From the line that contains "R6: 470 (N3, N6) -> 820 (N3, N6)" down to the last line of the listing below, reproduce each line exactly but not the pictures.
━━━━━━
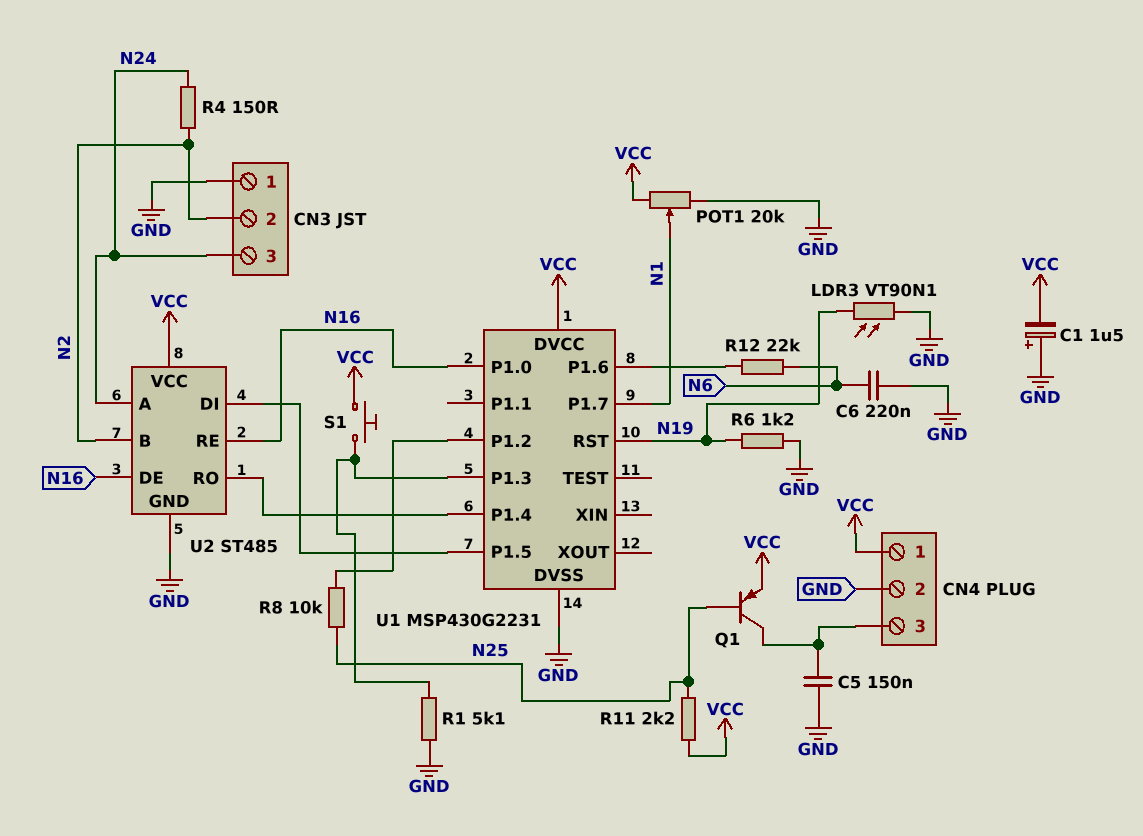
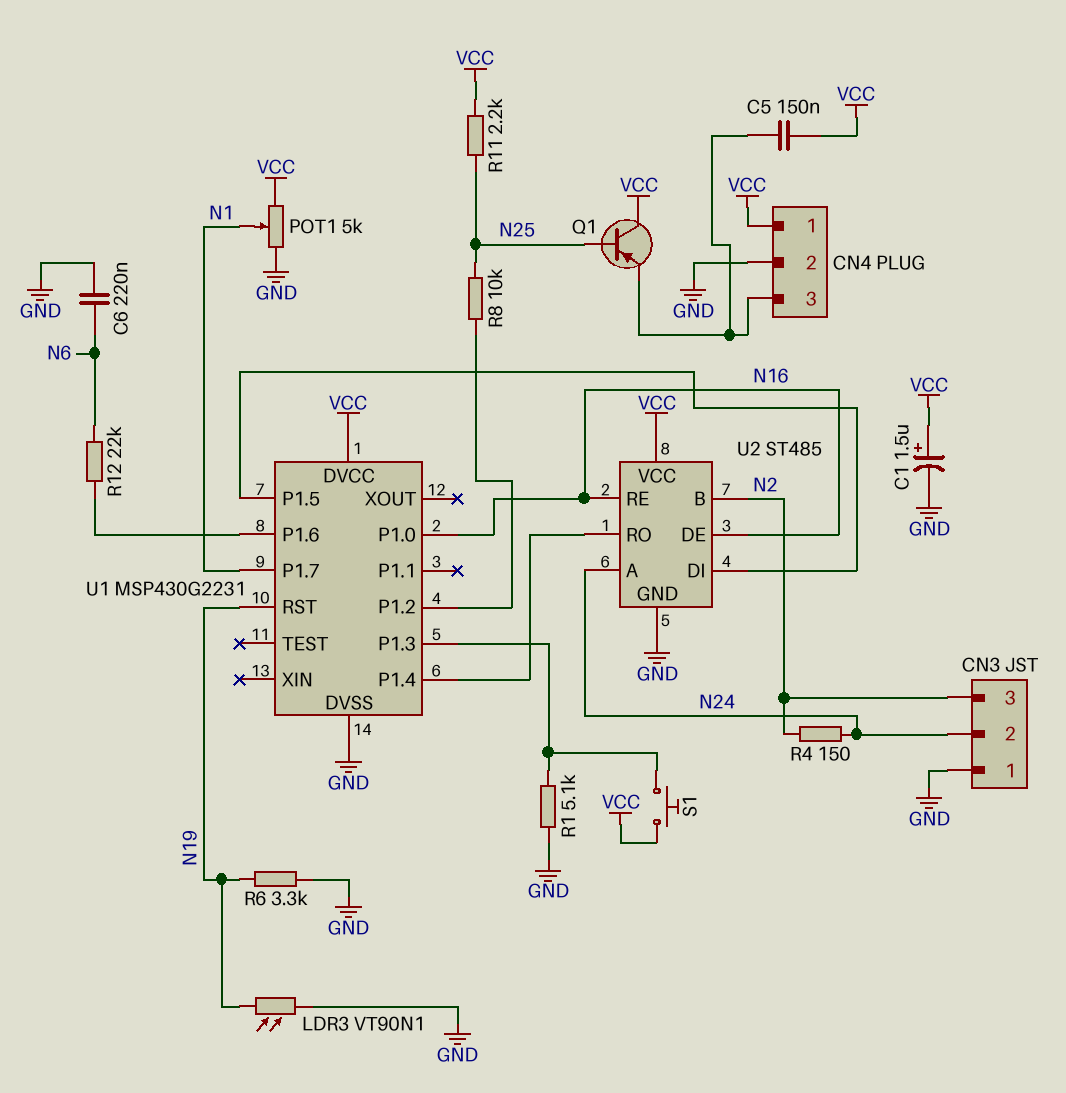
C1: 1.5uF (plus GND, minus VCC) -> 1.5uF (plus VCC, minus GND)
C5: 150nF (CN4/3, GND) -> 150nF (CN4/3, VCC)
CN3 pin 2: N2 -> N24
CN3 pin 3: N24 -> N2
POT1: 20k (GND, VCC, wiper N1) -> 5k (GND, VCC, wiper N1)
Q1: PNP (B N25, C CN4/3, E VCC) -> PNP (B N25, C VCC, E CN4/3)
R6: 1.2k (GND, N19) -> 3.3k (GND, N19)

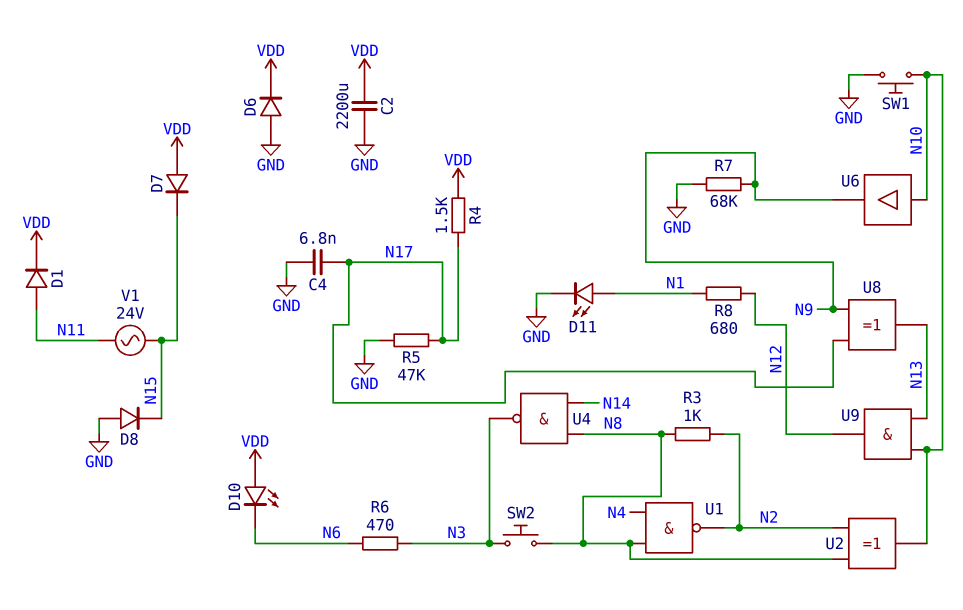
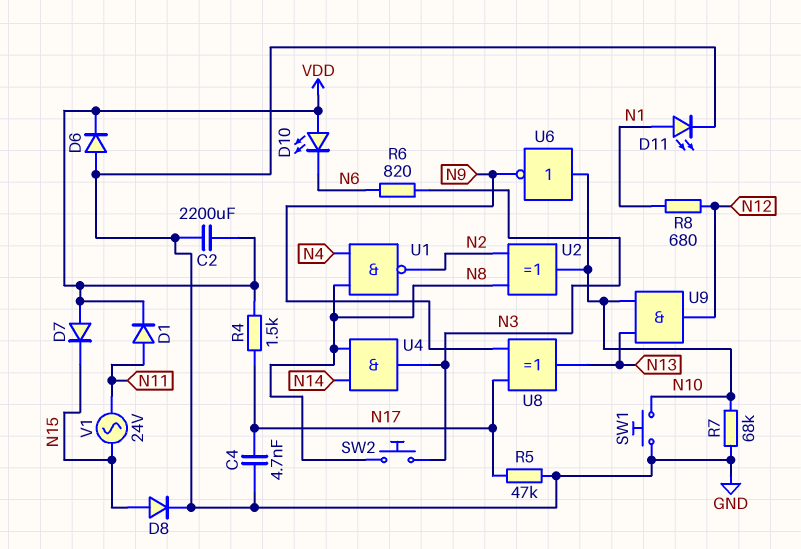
C4: 6.8nF (GND, N17) -> 4.7nF (GND, N17)
D8: diode (A GND, K N15) -> diode (A N15, K GND)
R3: 1k (N2, N8) -> none
R6: 470 (N3, N6) -> 820 (N3, N6)
R7: 68k (GND, N9) -> 68k (GND, N10)
U4: NAND (in N8, in N14, out N3) -> AND (in N8, in N14, out N3)
U6: buffer (in N10, out N9) -> NOT (in N10, out N9)

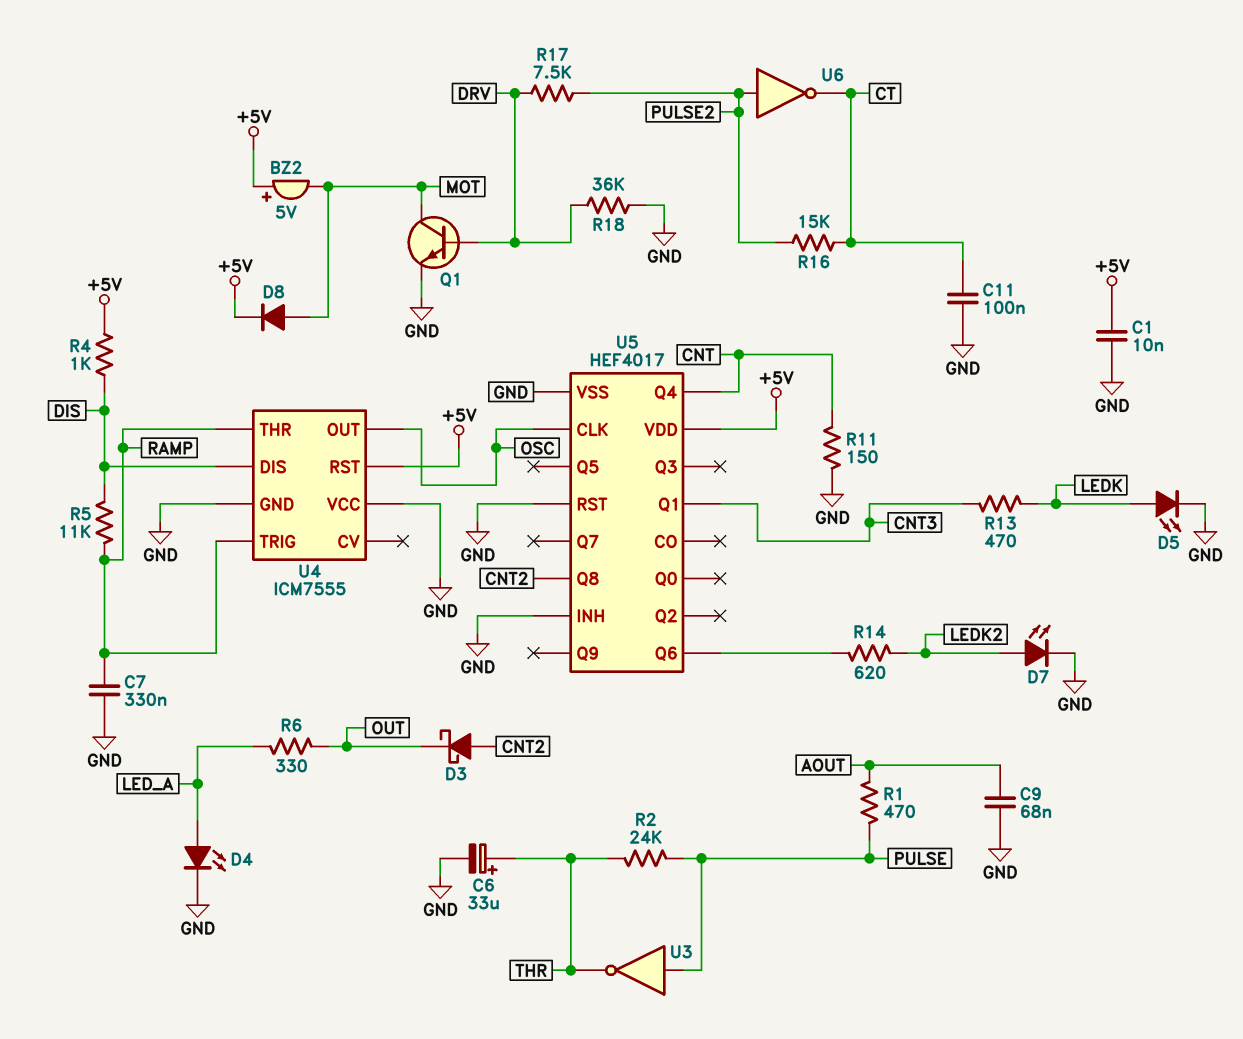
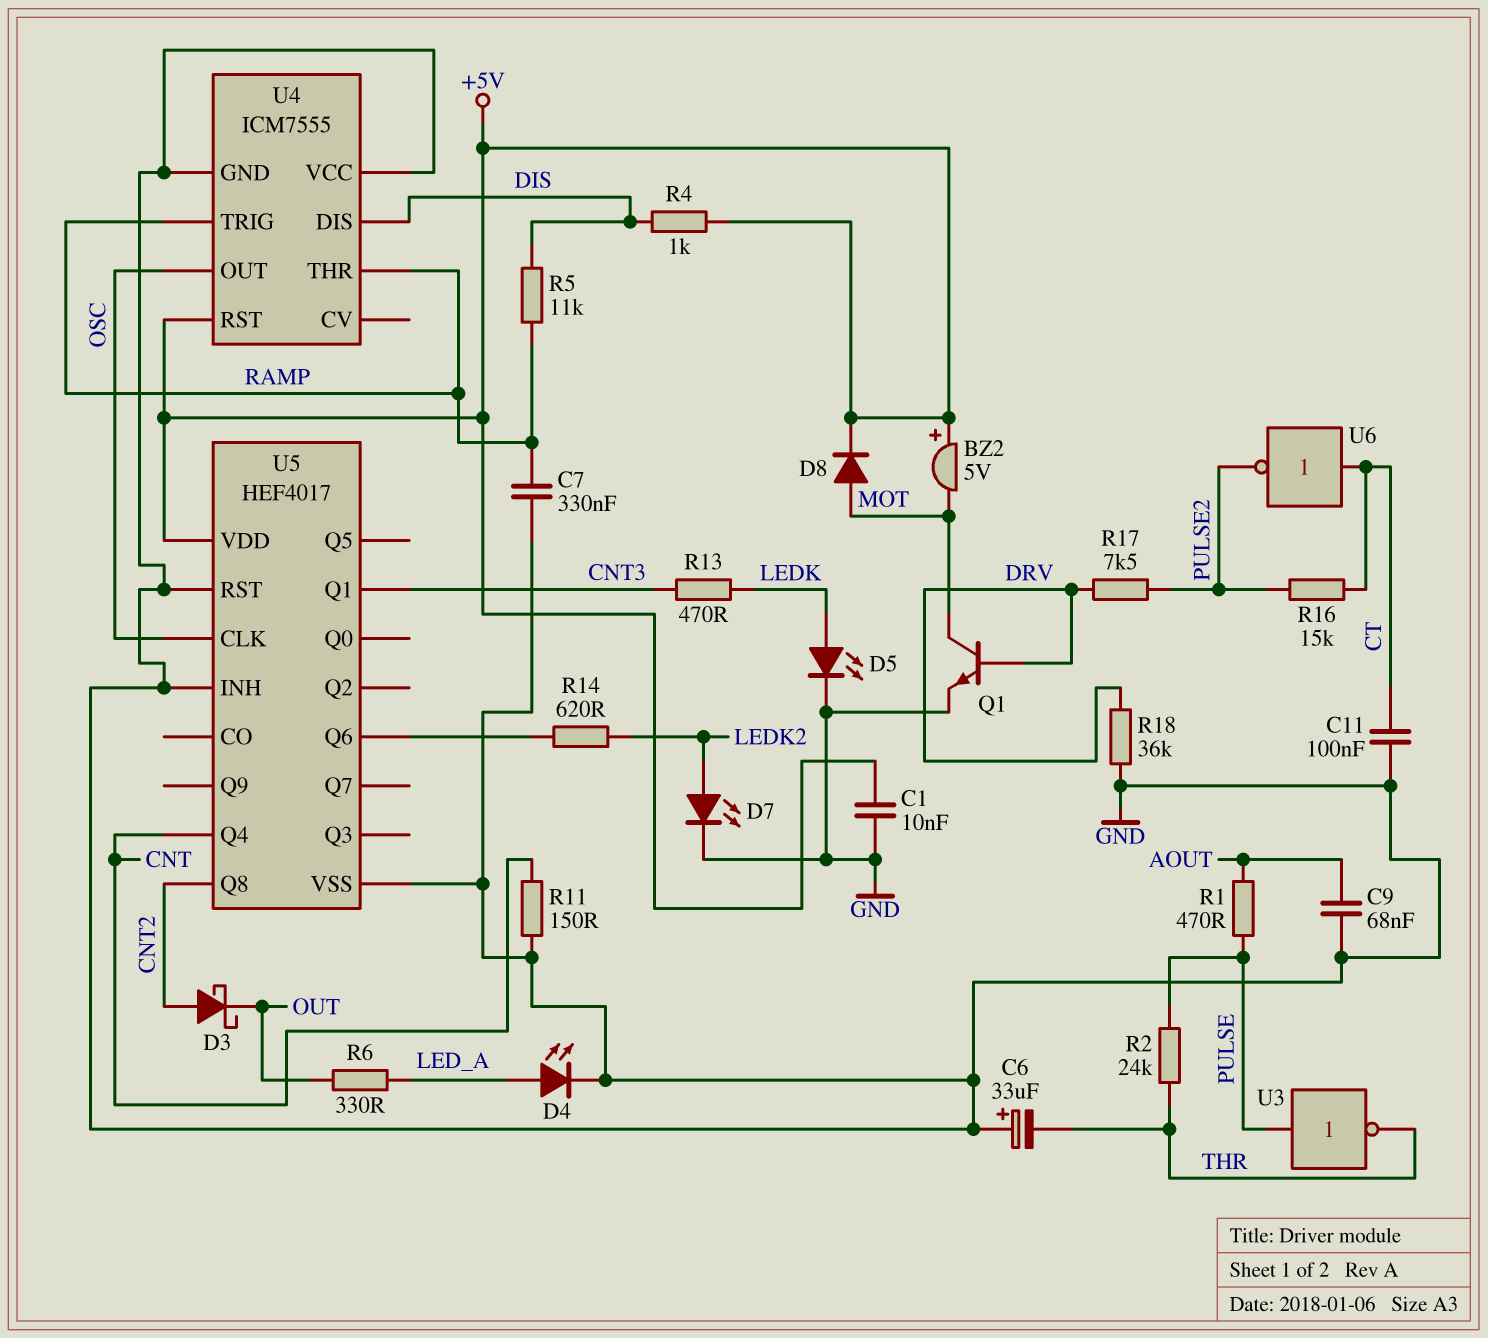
C6: 33uF (plus THR, minus GND) -> 33uF (plus GND, minus THR)
U6: NOT (in PULSE2, out CT) -> NOT (in CT, out PULSE2)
━━━━━━
Reply to the task:
R6: 470 (N3, N6) -> 820 (N3, N6)
R7: 68k (GND, N9) -> 68k (GND, N10)
U4: NAND (in N8, in N14, out N3) -> AND (in N8, in N14, out N3)
U6: buffer (in N10, out N9) -> NOT (in N10, out N9)

C6: 33uF (plus THR, minus GND) -> 33uF (plus GND, minus THR)
U6: NOT (in PULSE2, out CT) -> NOT (in CT, out PULSE2)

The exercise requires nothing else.